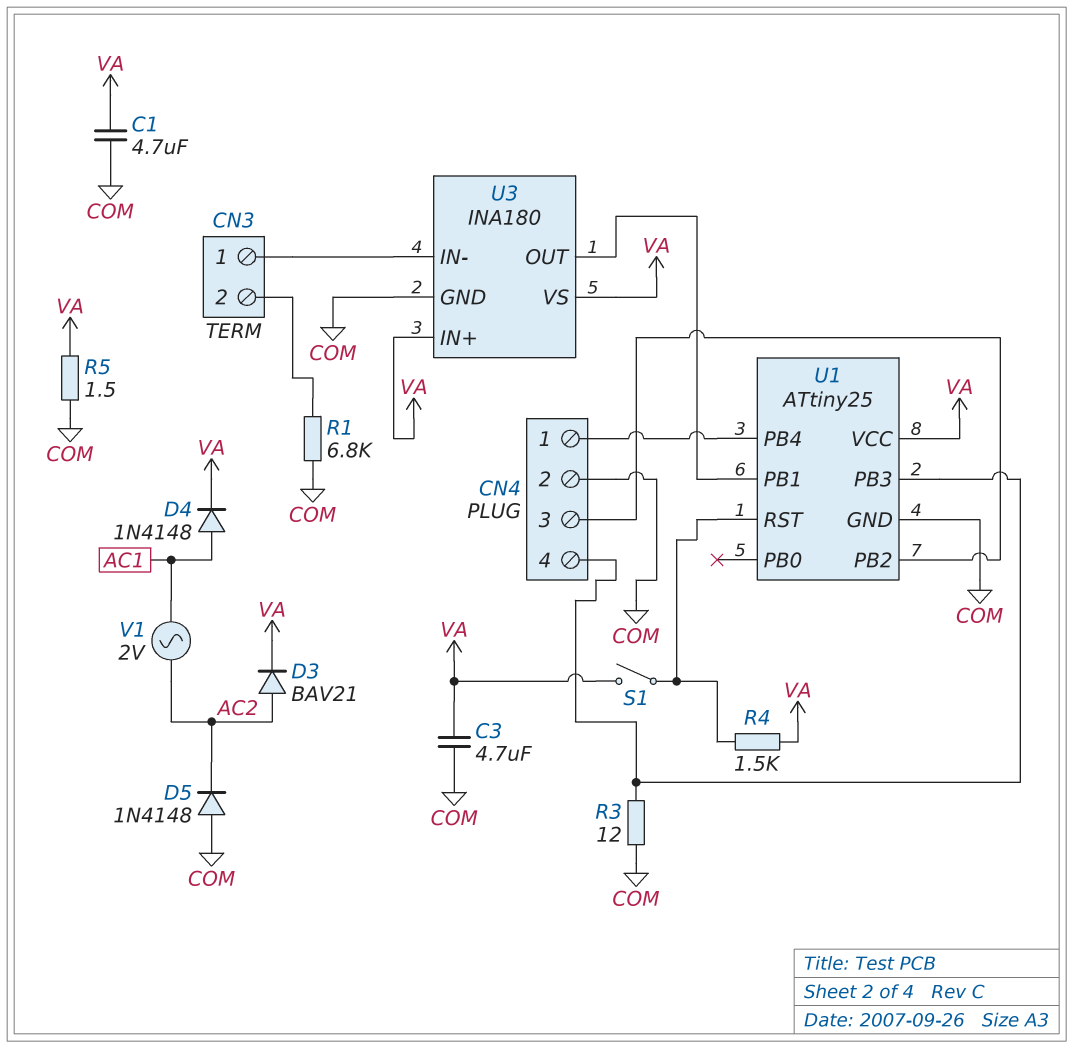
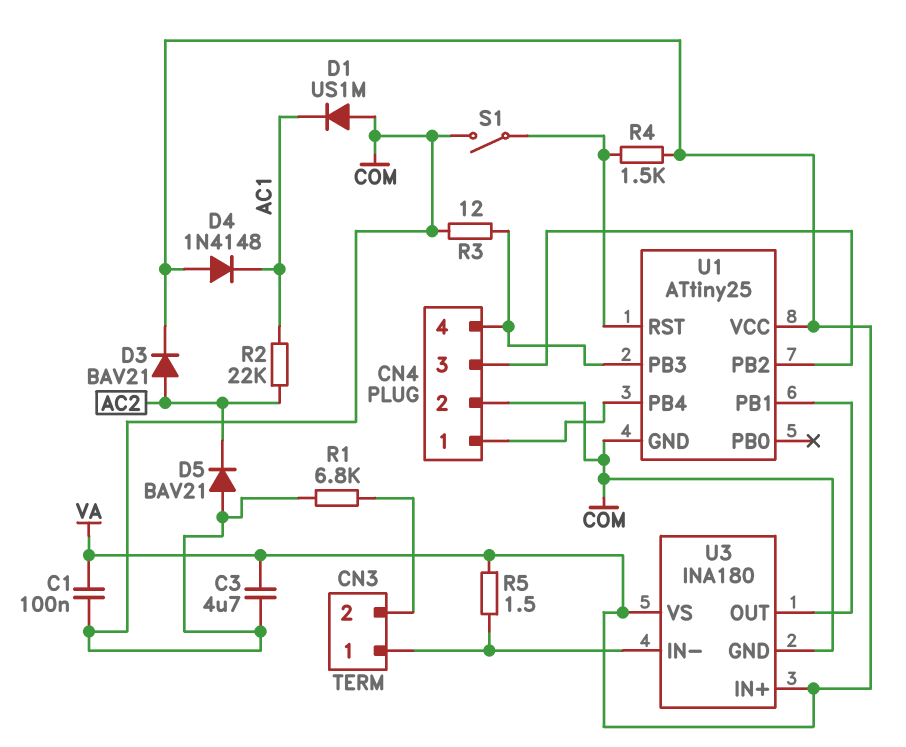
C1: 4.7uF (COM, VA) -> 100nF (COM, VA)
D1: none -> diode US1M (A COM, K AC1)
D4: diode 1N4148 (A AC1, K VA) -> diode 1N4148 (A VA, K AC1)
D5: diode 1N4148 (A COM, K AC2) -> diode BAV21 (A COM, K AC2)
R2: none -> 22k (AC1, AC2)
R5: 1.5 (COM, VA) -> 1.5 (CN3/1, VA)
S1: switch (U1/RST, VA) -> switch (COM, U1/RST)
V1: AC 2V (AC1, AC2) -> none

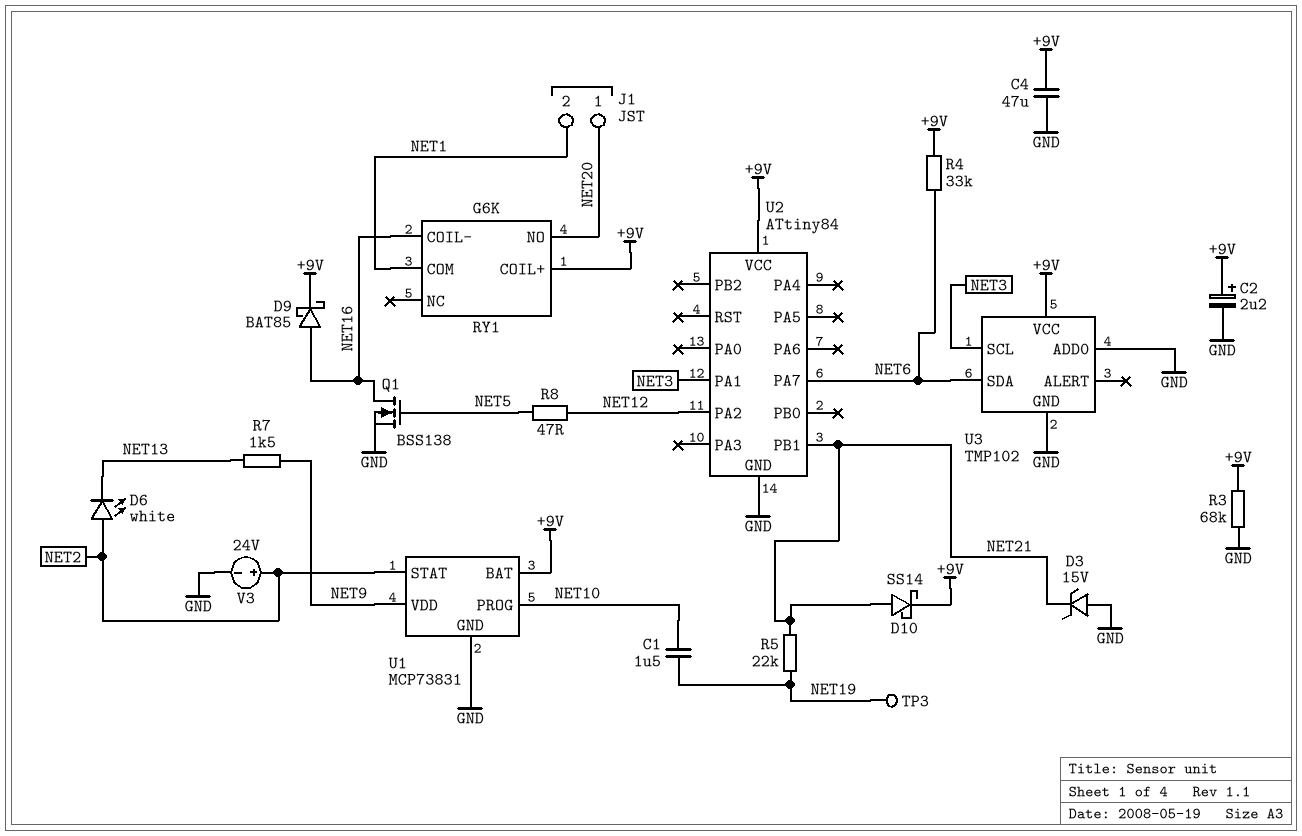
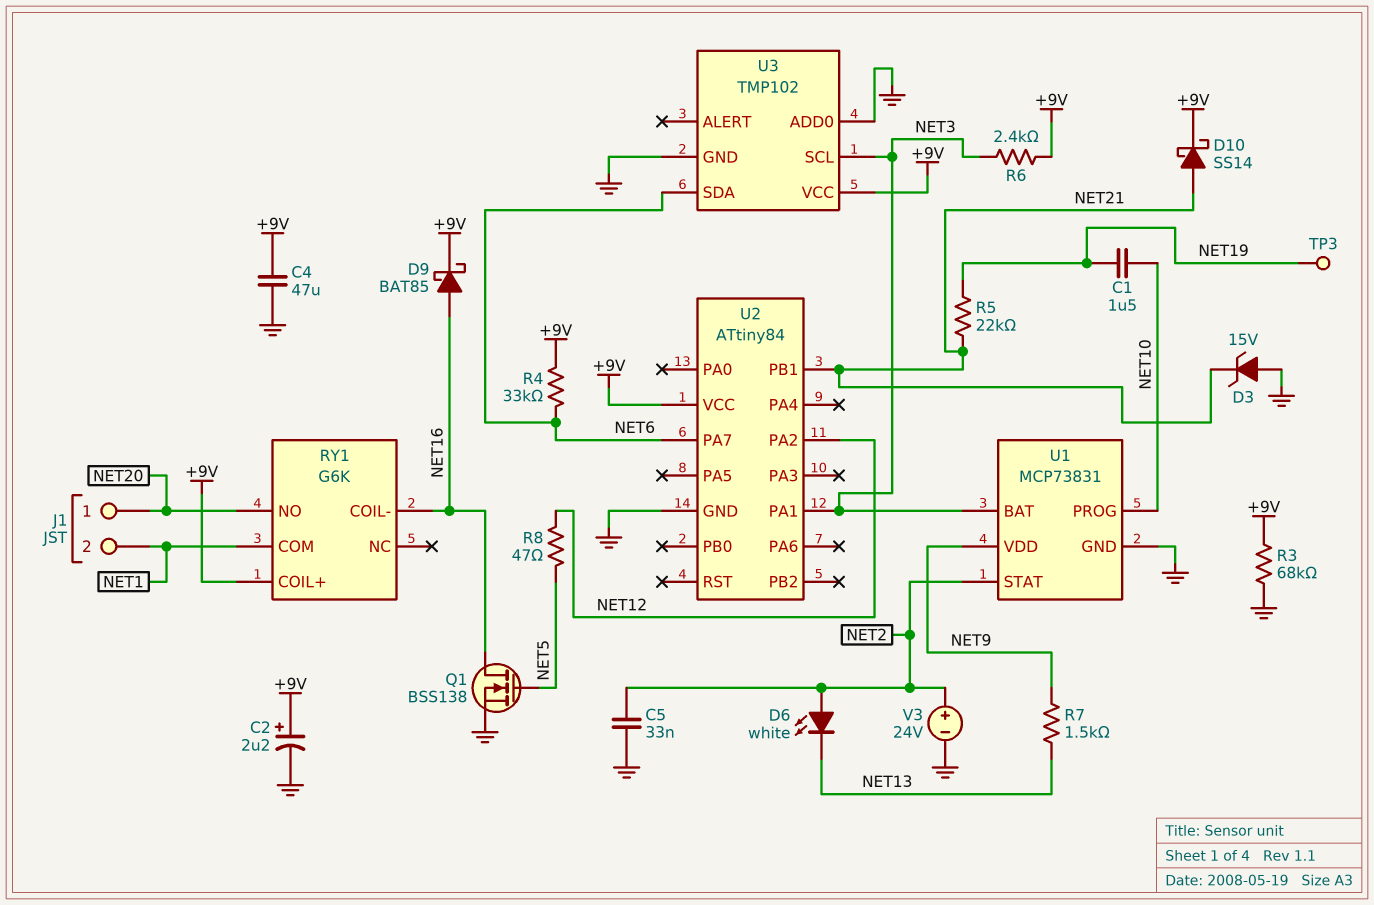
C5: none -> 33nF (GND, NET2)
R6: none -> 2.4k (+9V, NET3)
U1 pin BAT: +9V -> NET3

• [GOAL OF THE EXERCISE]
Set down the entries word for word, omitting all pictures.

• [WRITTEN SOLUTION]
C1: 4.7uF (COM, VA) -> 100nF (COM, VA)
D1: none -> diode US1M (A COM, K AC1)
D4: diode 1N4148 (A AC1, K VA) -> diode 1N4148 (A VA, K AC1)
D5: diode 1N4148 (A COM, K AC2) -> diode BAV21 (A COM, K AC2)
R2: none -> 22k (AC1, AC2)
R5: 1.5 (COM, VA) -> 1.5 (CN3/1, VA)
S1: switch (U1/RST, VA) -> switch (COM, U1/RST)
V1: AC 2V (AC1, AC2) -> none

C5: none -> 33nF (GND, NET2)
R6: none -> 2.4k (+9V, NET3)
U1 pin BAT: +9V -> NET3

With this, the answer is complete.